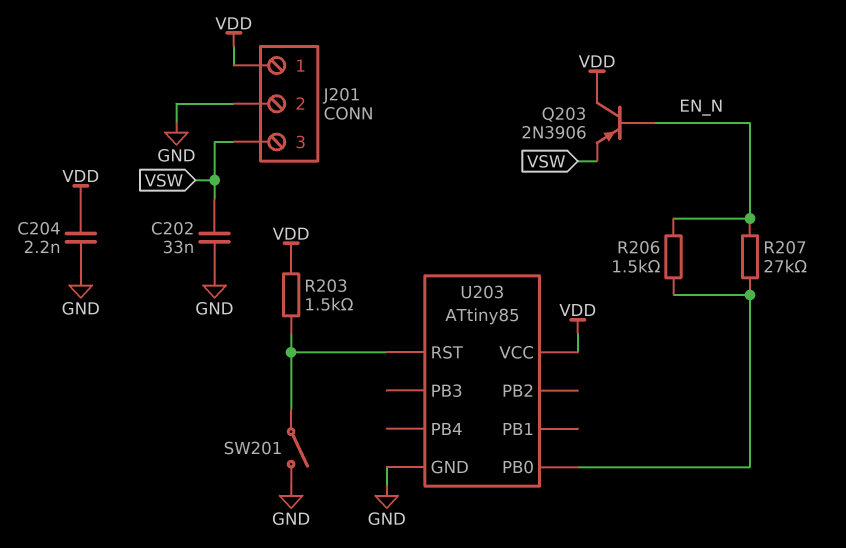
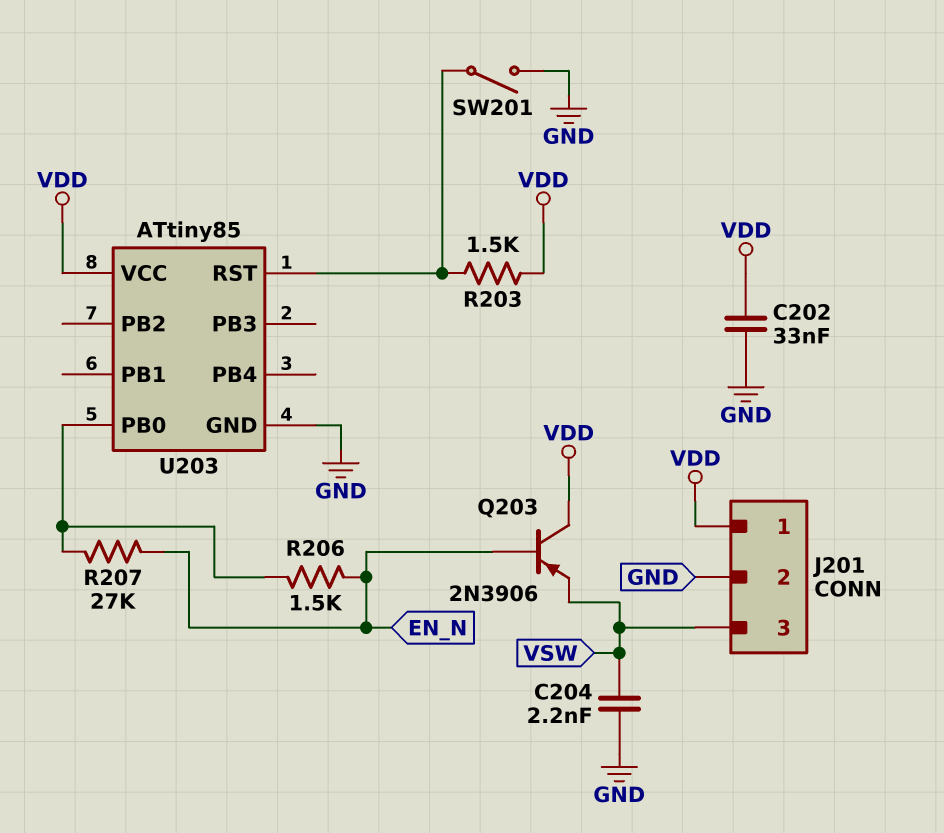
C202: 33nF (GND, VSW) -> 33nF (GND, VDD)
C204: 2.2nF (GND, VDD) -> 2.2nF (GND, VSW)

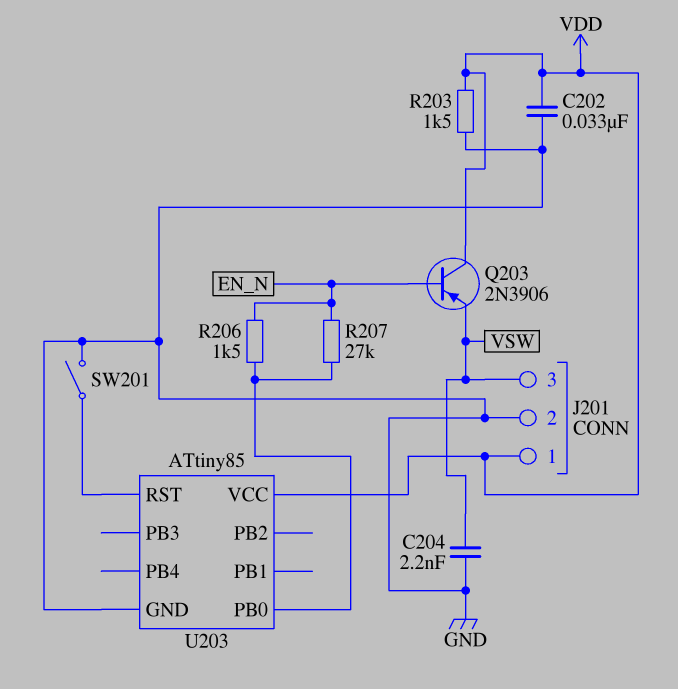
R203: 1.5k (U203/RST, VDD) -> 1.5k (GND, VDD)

==

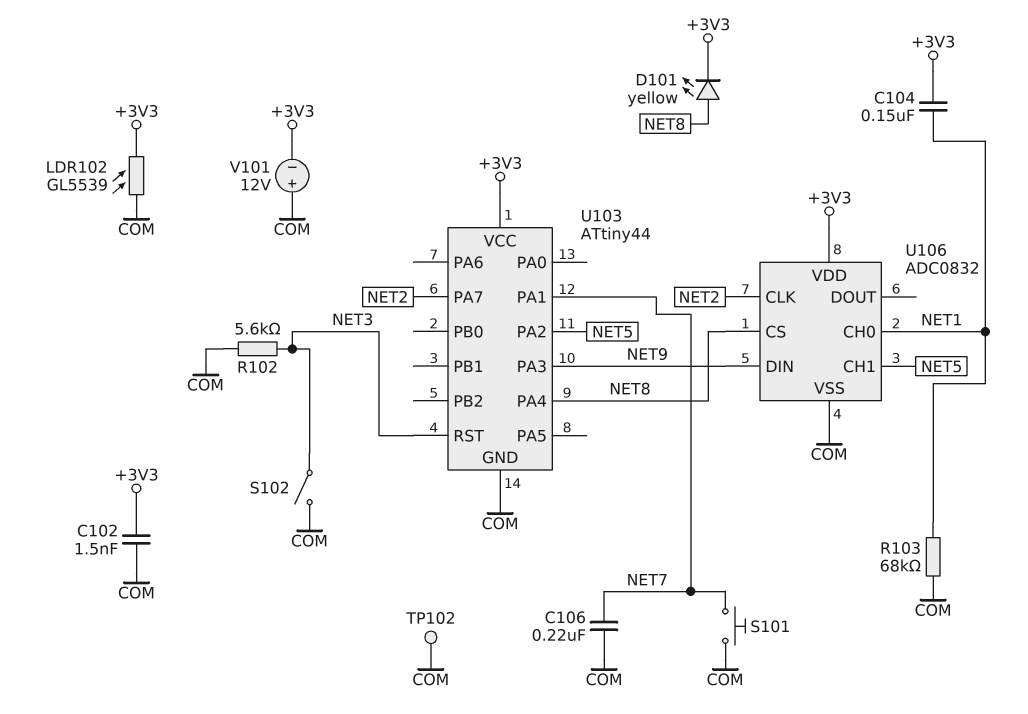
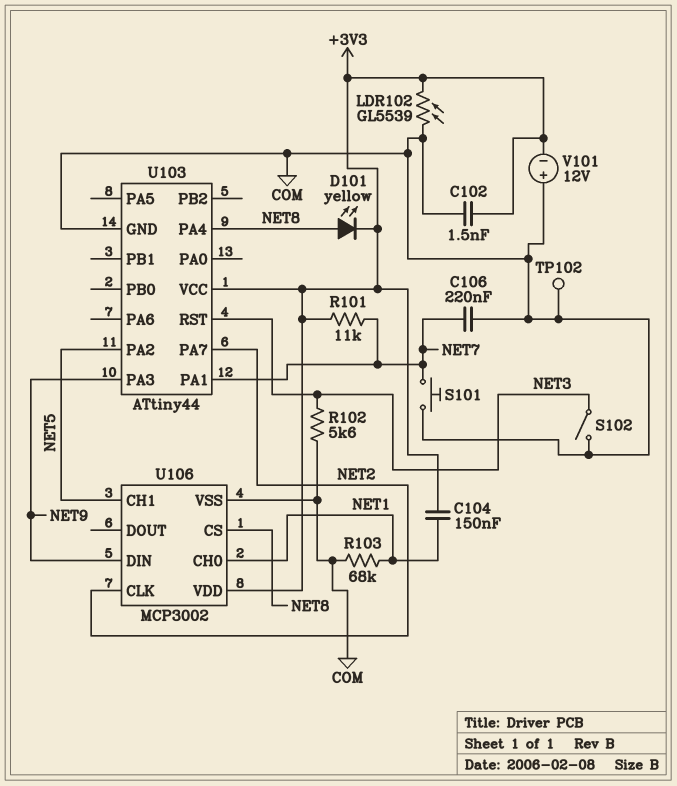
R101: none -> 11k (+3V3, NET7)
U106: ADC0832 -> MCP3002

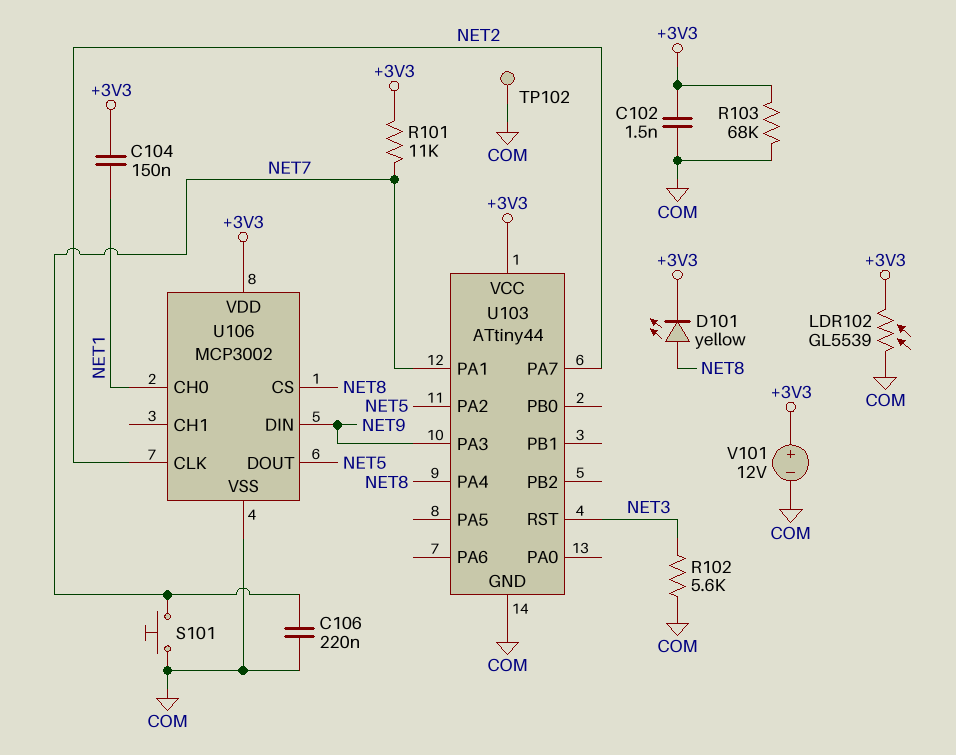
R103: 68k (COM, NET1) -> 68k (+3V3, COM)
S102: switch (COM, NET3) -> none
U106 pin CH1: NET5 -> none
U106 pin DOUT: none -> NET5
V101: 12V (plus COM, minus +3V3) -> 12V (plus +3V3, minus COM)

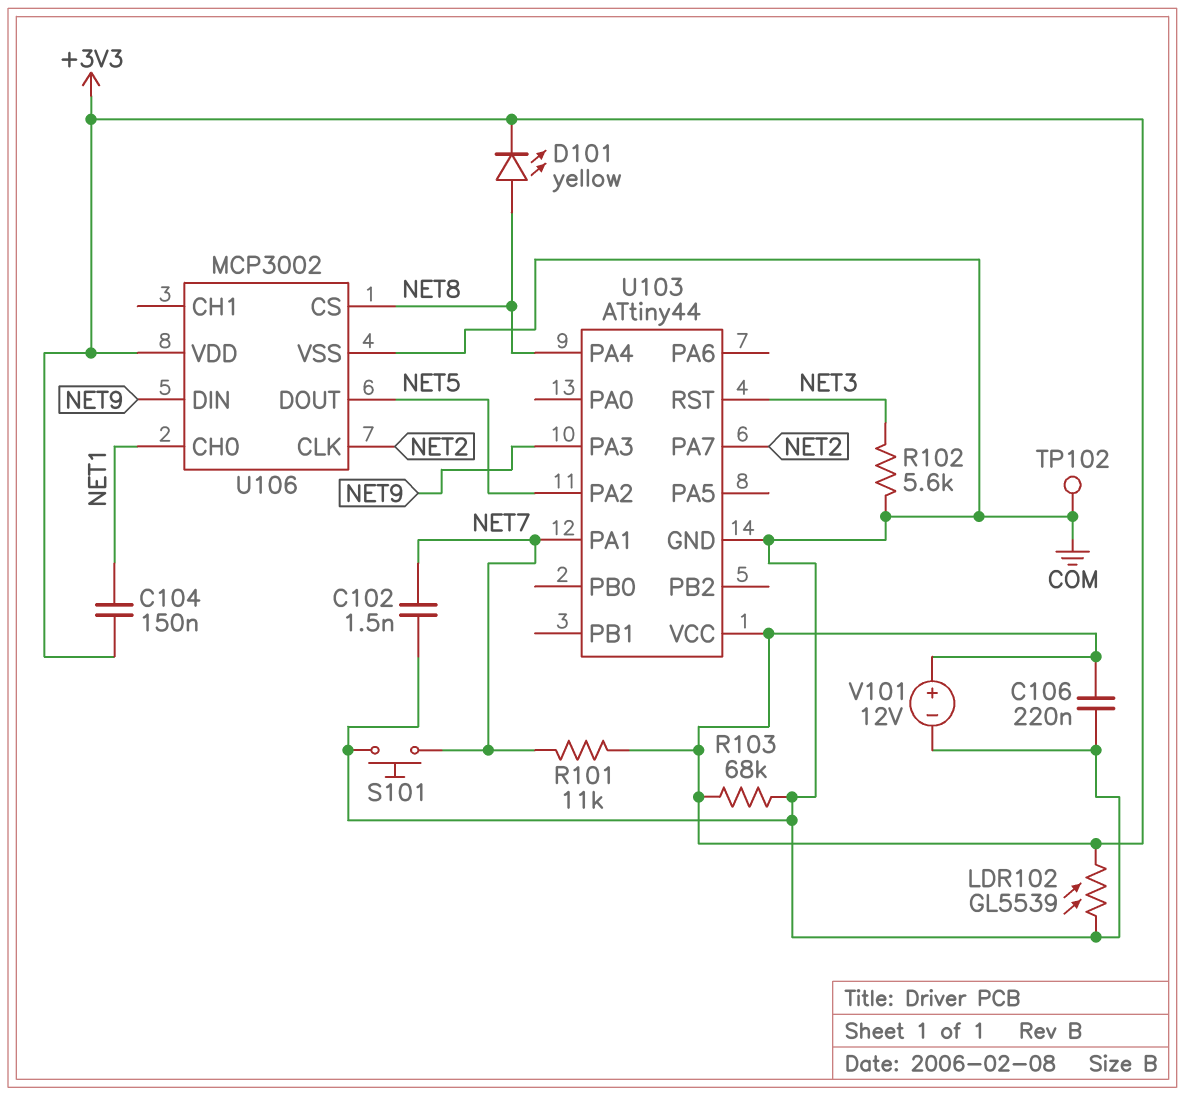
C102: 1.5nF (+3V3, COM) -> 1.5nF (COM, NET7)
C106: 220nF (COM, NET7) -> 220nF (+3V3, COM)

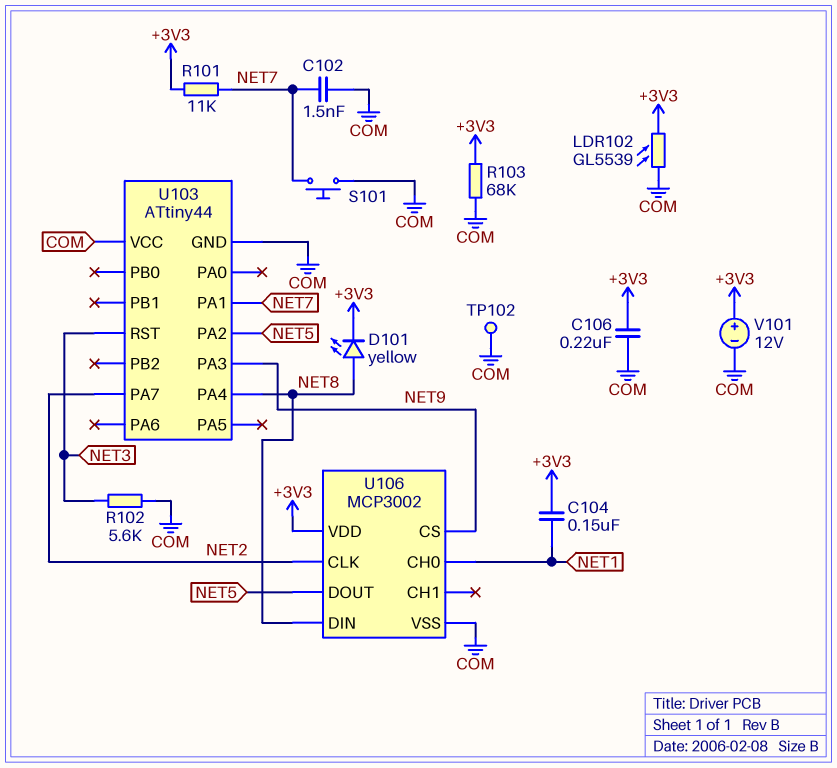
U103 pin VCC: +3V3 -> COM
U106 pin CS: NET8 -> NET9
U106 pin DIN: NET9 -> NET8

_Work to be completed_: In the listing above, find the line with "C106: 220nF (COM, NET7) -> 220nF (+3V3, COM)" and the line with "U106 pin DIN: NET9 -> NET8". Output both, plus every line between them, and no pictures.

_Worked solution_:
C106: 220nF (COM, NET7) -> 220nF (+3V3, COM)

U103 pin VCC: +3V3 -> COM
U106 pin CS: NET8 -> NET9
U106 pin DIN: NET9 -> NET8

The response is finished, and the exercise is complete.